• [To-do item]: Return all of the entries below, word for word. Omit each picture.

Layout difference records:
============

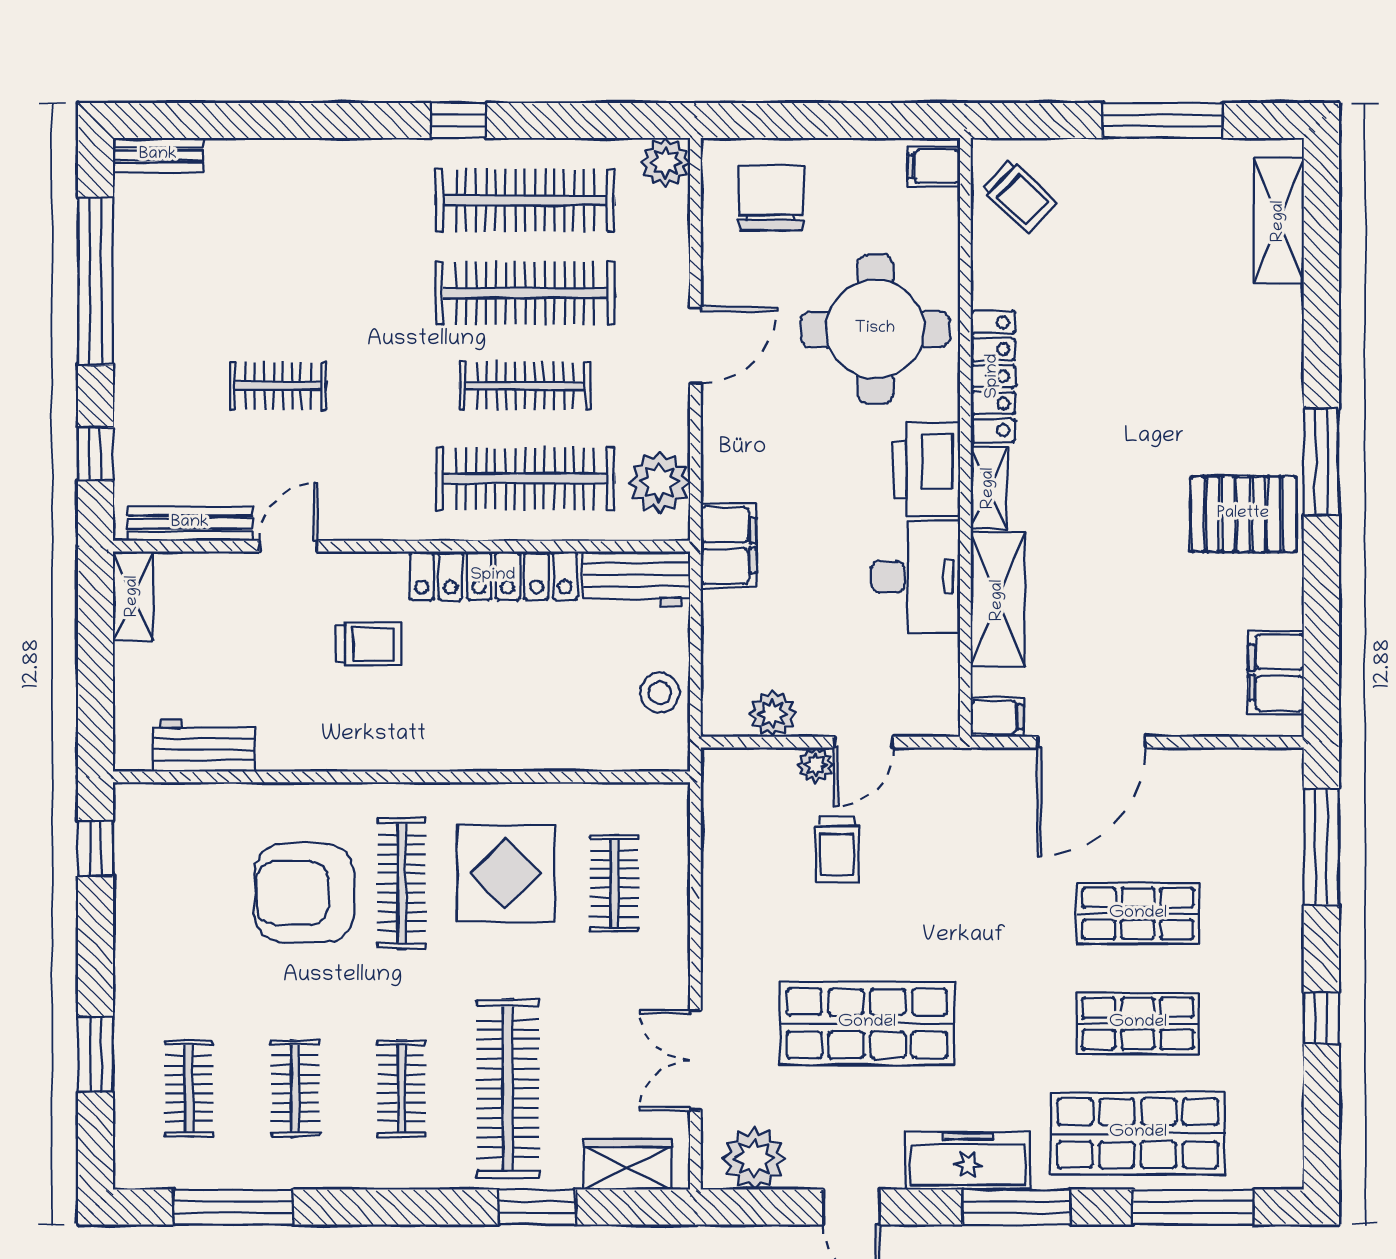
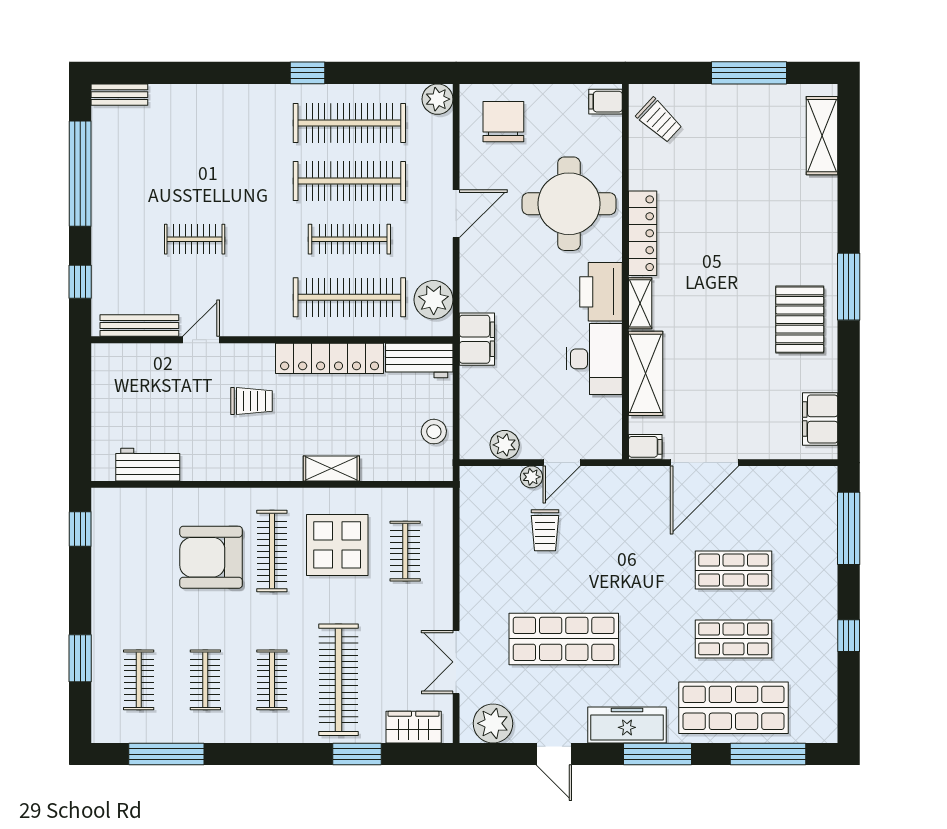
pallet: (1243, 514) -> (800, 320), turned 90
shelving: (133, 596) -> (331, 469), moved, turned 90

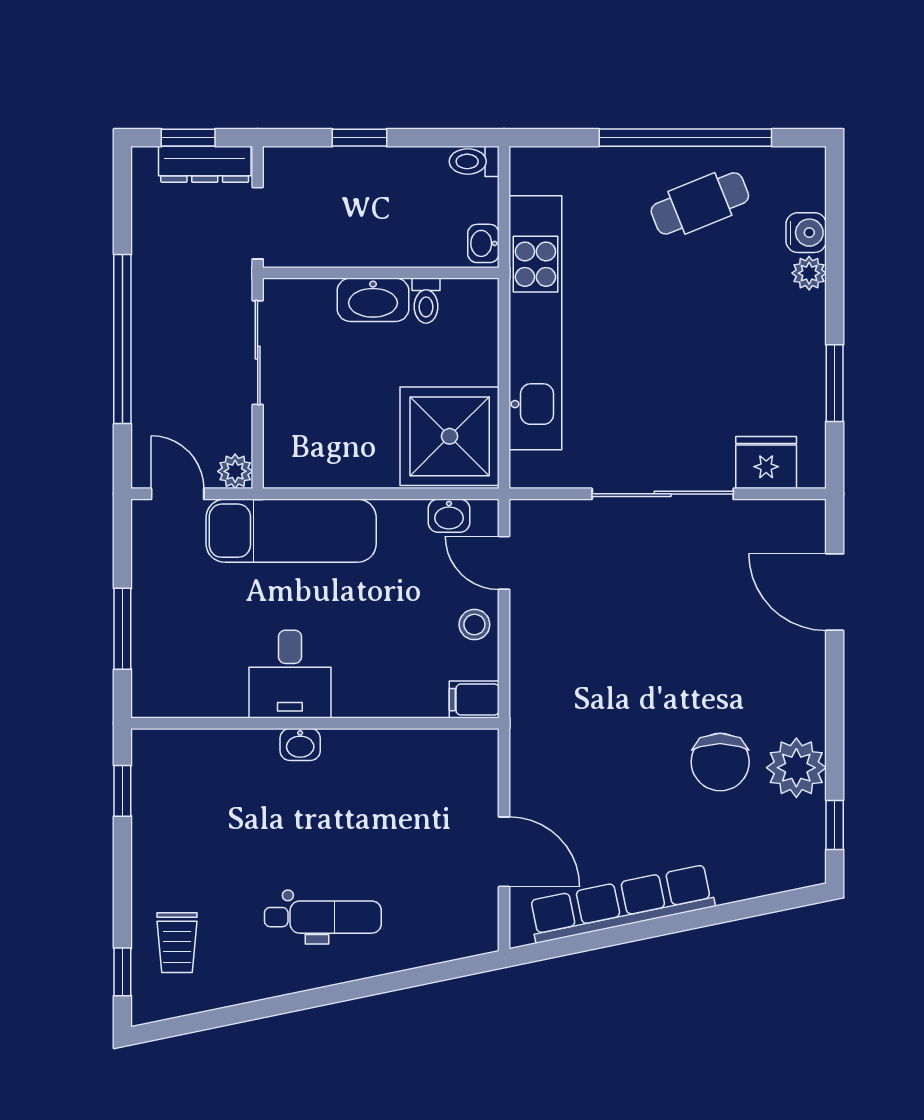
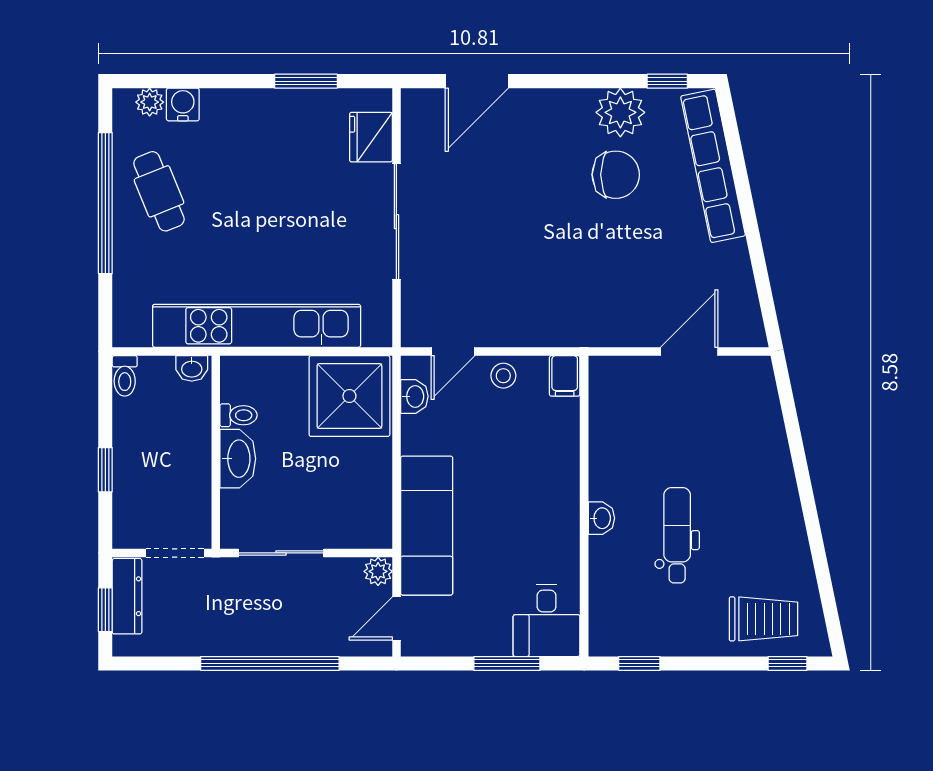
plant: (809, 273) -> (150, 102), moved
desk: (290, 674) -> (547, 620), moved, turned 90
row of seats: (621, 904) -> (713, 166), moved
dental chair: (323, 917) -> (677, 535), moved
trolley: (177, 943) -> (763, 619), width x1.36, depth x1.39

============

• [Written reply]:
pallet: (1243, 514) -> (800, 320), turned 90
shelving: (133, 596) -> (331, 469), moved, turned 90

plant: (809, 273) -> (150, 102), moved
desk: (290, 674) -> (547, 620), moved, turned 90
row of seats: (621, 904) -> (713, 166), moved
dental chair: (323, 917) -> (677, 535), moved
trolley: (177, 943) -> (763, 619), width x1.36, depth x1.39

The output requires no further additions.